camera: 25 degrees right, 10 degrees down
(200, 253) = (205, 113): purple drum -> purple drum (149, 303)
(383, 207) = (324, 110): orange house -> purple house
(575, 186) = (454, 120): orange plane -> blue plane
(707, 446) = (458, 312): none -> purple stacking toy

...

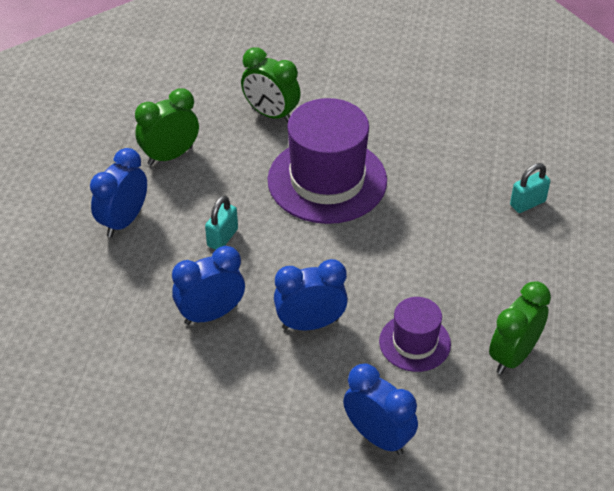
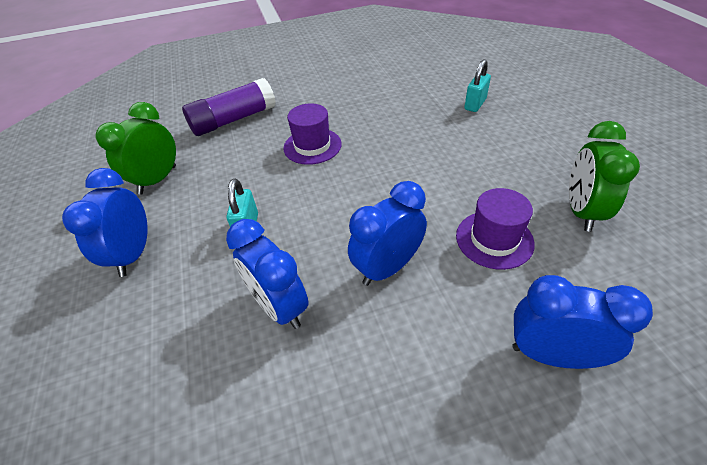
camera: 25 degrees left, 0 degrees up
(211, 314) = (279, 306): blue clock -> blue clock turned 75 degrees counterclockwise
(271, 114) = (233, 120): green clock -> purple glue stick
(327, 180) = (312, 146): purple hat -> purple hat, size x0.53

The problem: Give back, exactly as written, the stretch from the line with "(271, 114) = (233, 120): green" through the line with "(327, 180) = (312, 146): purple", and no other lines from the records above.

Output below:
(271, 114) = (233, 120): green clock -> purple glue stick
(327, 180) = (312, 146): purple hat -> purple hat, size x0.53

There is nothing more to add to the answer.